■ REQUIRED ACTION: An exact retyping of all lines below is the answer; pictures do not belong in it.
──────── SUPPLIED RECORDS
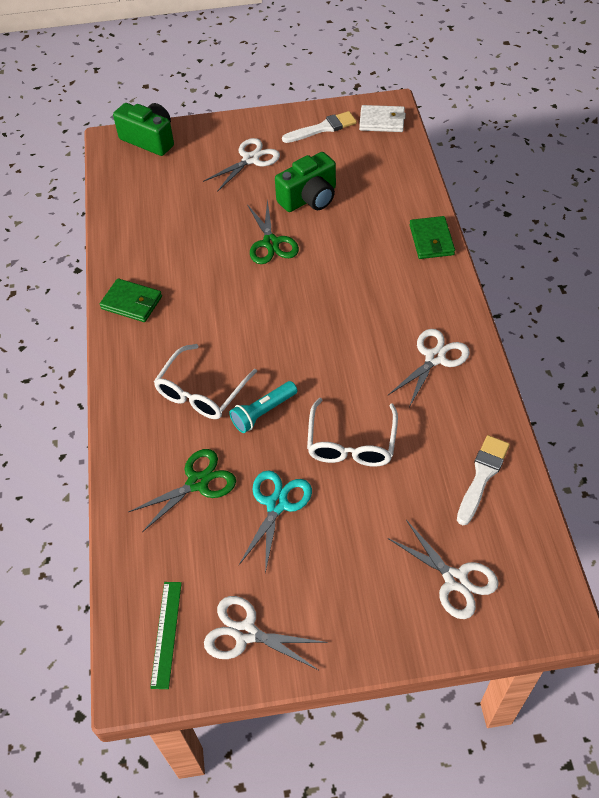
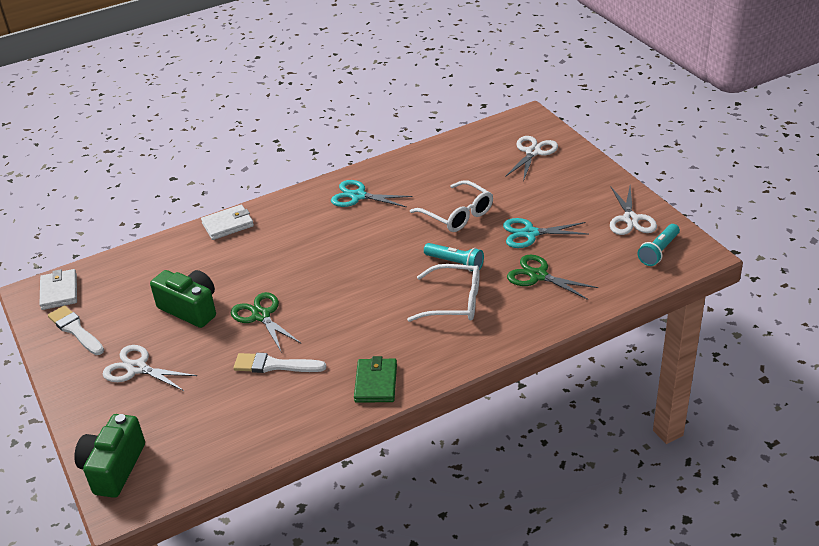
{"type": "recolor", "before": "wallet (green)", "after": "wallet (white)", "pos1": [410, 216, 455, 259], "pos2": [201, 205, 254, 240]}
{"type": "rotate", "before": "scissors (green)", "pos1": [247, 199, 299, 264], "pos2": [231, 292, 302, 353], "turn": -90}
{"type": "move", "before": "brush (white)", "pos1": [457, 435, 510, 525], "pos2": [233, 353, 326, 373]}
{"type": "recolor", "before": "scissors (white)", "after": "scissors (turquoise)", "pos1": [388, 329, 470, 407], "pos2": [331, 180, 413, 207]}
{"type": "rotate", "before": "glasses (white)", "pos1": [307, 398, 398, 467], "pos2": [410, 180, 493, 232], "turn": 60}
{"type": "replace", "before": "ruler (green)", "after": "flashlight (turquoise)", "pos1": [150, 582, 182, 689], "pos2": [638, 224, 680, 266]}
────────────────
■ SOLUTION TO THIS TASK:
{"type": "recolor", "before": "wallet (green)", "after": "wallet (white)", "pos1": [410, 216, 455, 259], "pos2": [201, 205, 254, 240]}
{"type": "rotate", "before": "scissors (green)", "pos1": [247, 199, 299, 264], "pos2": [231, 292, 302, 353], "turn": -90}
{"type": "move", "before": "brush (white)", "pos1": [457, 435, 510, 525], "pos2": [233, 353, 326, 373]}
{"type": "recolor", "before": "scissors (white)", "after": "scissors (turquoise)", "pos1": [388, 329, 470, 407], "pos2": [331, 180, 413, 207]}
{"type": "rotate", "before": "glasses (white)", "pos1": [307, 398, 398, 467], "pos2": [410, 180, 493, 232], "turn": 60}
{"type": "replace", "before": "ruler (green)", "after": "flashlight (turquoise)", "pos1": [150, 582, 182, 689], "pos2": [638, 224, 680, 266]}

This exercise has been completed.